[Saved data entries]
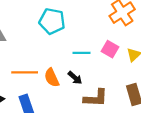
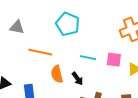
pink square: (110, 49) -> (114, 60), turned -35
orange line: (25, 72) -> (40, 52), moved

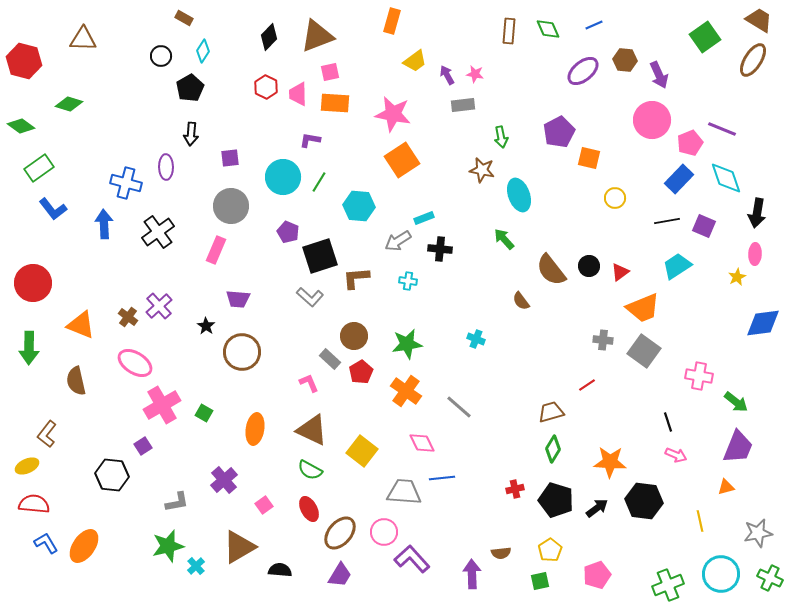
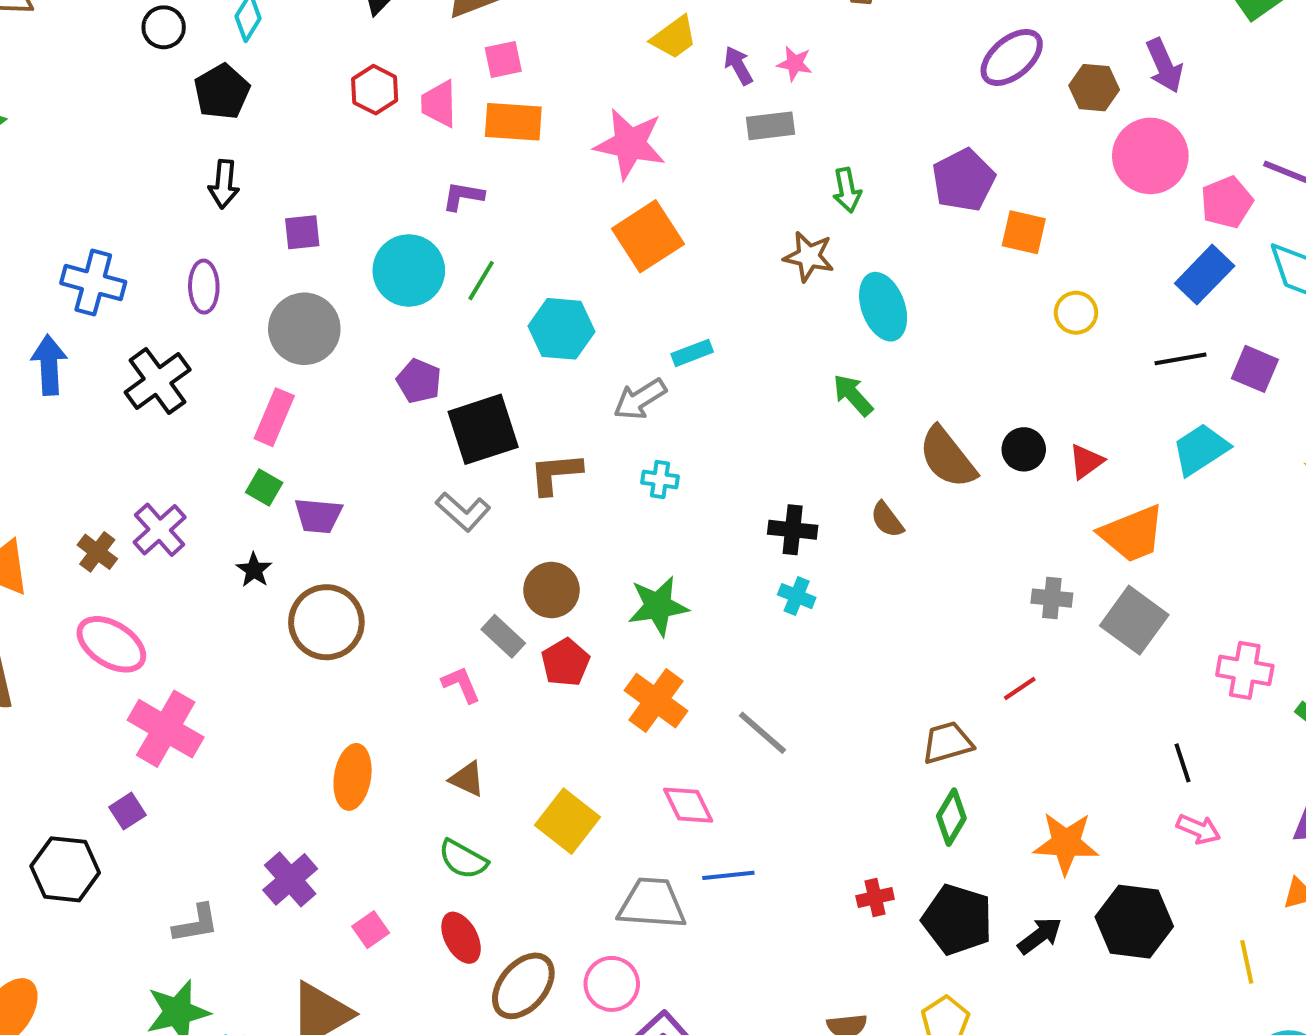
brown hexagon: (625, 60) -> (1094, 88), moved
purple ellipse: (166, 167) -> (204, 287), moved
black cross: (440, 249) -> (793, 530), moved
pink cross: (162, 405) -> (166, 729), turned -30
green square: (204, 413) -> (264, 488), moved
brown triangle: (312, 430) -> (467, 779), size x0.6

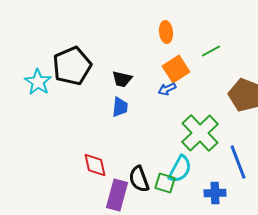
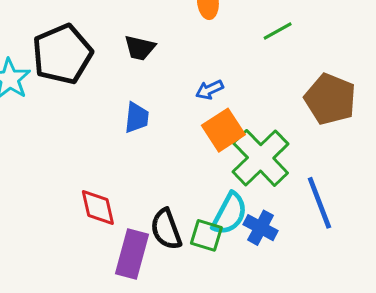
orange square: (176, 69) -> (223, 130), moved
black trapezoid: (122, 79) -> (140, 48), moved
blue cross: (215, 193) -> (261, 228), moved, turned 30

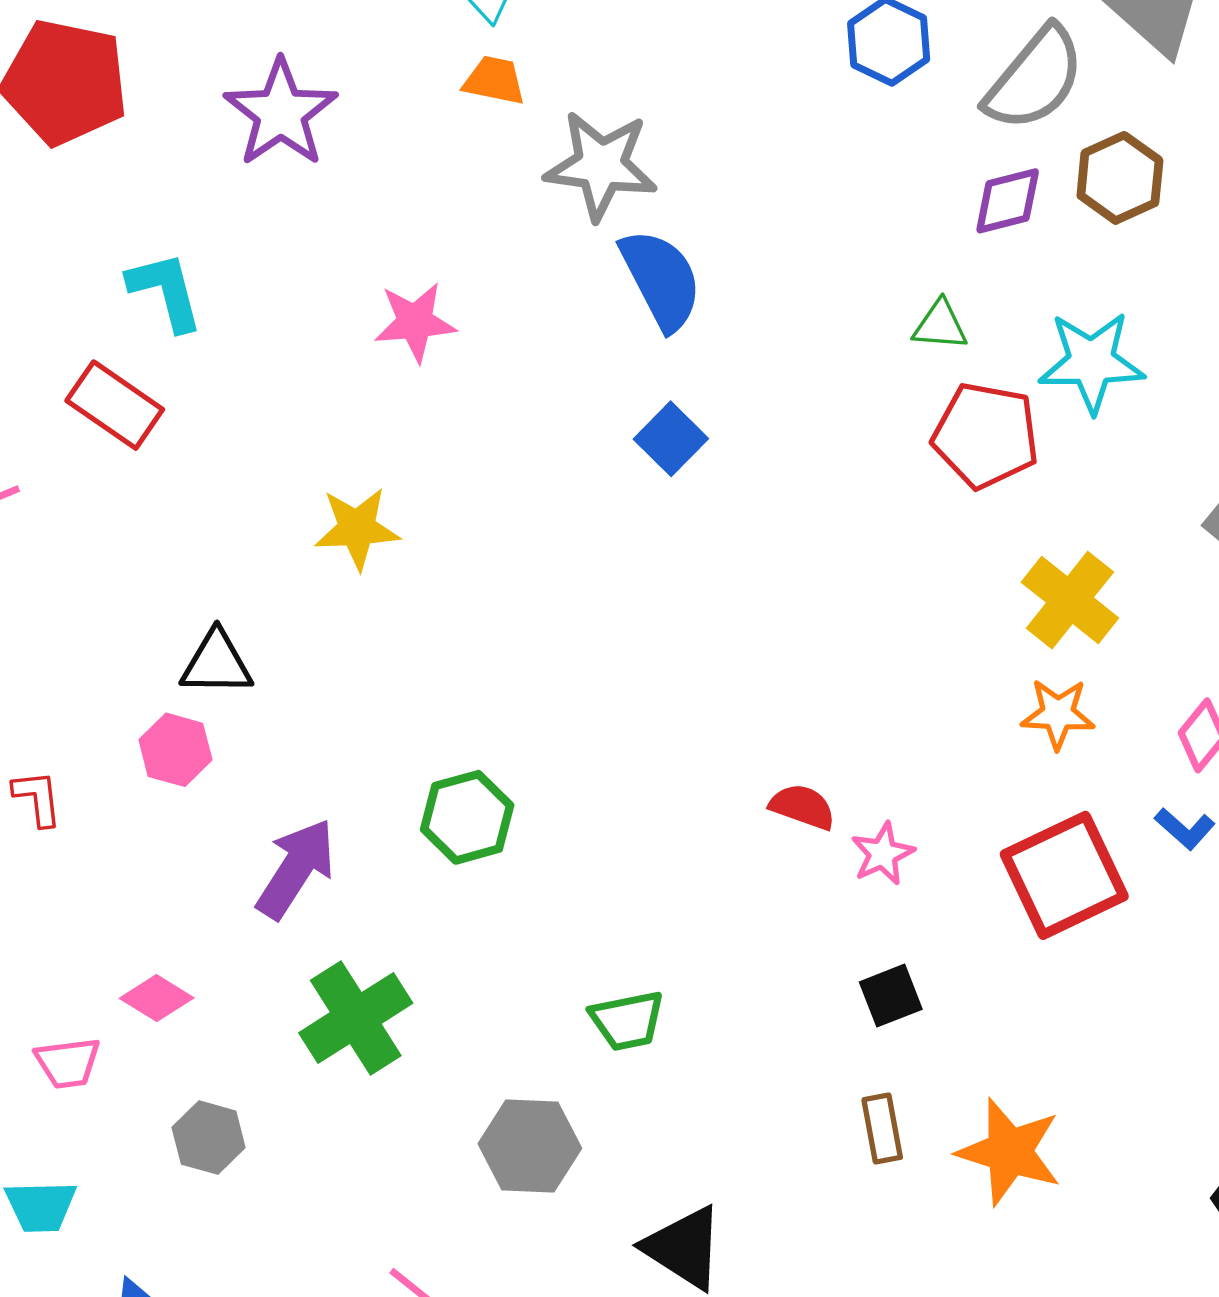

Goal of the exercise:
Reproduce exactly the part of the records above that begins at the line holding "purple ellipse: (166, 167)" and ends at the final line, both included, leaving out the pictures.

Response to this exercise:
purple ellipse: (166, 167) -> (204, 287), moved
black cross: (440, 249) -> (793, 530), moved
pink cross: (162, 405) -> (166, 729), turned -30
green square: (204, 413) -> (264, 488), moved
brown triangle: (312, 430) -> (467, 779), size x0.6

orange square: (176, 69) -> (223, 130), moved
black trapezoid: (122, 79) -> (140, 48), moved
blue cross: (215, 193) -> (261, 228), moved, turned 30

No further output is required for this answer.